→ Exercise input
===
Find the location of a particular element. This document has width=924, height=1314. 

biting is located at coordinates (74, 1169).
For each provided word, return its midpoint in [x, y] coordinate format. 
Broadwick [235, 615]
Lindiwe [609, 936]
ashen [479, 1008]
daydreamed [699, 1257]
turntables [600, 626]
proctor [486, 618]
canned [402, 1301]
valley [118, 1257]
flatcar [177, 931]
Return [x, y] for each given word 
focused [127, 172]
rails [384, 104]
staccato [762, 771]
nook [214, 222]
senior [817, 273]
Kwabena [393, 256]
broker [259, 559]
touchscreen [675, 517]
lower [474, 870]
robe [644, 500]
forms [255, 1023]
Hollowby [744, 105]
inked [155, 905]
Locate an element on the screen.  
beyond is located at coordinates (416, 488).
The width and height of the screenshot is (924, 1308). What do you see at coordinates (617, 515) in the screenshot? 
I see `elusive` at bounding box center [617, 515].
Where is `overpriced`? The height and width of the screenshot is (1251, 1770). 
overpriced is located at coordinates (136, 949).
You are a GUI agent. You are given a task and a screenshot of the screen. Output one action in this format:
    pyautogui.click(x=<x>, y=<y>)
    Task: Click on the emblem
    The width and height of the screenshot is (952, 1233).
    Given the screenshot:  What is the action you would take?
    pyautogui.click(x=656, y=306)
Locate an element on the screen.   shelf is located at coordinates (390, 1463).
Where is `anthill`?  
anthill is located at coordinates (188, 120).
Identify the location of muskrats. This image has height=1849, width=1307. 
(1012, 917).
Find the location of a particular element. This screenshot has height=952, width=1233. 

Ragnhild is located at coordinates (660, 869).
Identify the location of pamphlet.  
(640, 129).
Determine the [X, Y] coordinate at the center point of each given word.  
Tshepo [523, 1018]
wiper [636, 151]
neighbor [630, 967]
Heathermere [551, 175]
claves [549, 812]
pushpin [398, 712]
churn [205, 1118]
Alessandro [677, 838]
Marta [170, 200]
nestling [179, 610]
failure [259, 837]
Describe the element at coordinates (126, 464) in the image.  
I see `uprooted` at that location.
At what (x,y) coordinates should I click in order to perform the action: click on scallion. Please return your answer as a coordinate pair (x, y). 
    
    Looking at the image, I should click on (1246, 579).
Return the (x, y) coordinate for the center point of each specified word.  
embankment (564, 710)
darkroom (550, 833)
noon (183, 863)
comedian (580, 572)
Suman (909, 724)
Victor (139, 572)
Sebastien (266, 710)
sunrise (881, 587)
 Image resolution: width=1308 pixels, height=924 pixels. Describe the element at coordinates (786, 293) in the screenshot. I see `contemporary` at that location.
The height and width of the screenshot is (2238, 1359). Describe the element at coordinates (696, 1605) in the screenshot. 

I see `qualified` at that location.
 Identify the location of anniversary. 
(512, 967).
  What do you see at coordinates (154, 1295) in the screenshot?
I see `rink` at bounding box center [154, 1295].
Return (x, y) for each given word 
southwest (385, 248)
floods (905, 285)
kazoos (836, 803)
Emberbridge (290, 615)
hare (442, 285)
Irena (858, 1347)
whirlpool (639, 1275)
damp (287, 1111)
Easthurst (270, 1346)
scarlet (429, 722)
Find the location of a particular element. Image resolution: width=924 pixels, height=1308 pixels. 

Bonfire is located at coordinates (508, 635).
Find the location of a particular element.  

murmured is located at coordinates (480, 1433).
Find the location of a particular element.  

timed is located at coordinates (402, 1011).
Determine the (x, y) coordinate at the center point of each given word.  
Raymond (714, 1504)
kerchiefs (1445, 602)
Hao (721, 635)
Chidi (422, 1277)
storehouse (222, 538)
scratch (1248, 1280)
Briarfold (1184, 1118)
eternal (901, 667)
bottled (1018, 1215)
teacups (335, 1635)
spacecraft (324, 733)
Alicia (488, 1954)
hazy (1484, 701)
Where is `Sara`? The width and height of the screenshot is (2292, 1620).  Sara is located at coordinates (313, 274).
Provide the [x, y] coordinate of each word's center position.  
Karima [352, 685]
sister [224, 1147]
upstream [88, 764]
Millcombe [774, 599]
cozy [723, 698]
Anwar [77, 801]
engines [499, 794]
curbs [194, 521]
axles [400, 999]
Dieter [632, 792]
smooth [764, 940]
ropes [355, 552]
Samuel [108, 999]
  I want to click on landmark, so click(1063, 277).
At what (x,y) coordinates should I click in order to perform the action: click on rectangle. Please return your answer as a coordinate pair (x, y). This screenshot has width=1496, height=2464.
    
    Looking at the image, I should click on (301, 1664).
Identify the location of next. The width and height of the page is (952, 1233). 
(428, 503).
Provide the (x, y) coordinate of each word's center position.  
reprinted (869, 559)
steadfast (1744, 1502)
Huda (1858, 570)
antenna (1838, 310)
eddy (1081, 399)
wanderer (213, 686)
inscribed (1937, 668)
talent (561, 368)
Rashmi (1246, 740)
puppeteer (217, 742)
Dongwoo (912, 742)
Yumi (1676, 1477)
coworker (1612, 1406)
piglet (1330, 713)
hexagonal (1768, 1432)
===
→ Written exercise
Please report how many lines in the data above contain the string "height", where case matters, and give only the number.

→ Complete answer
12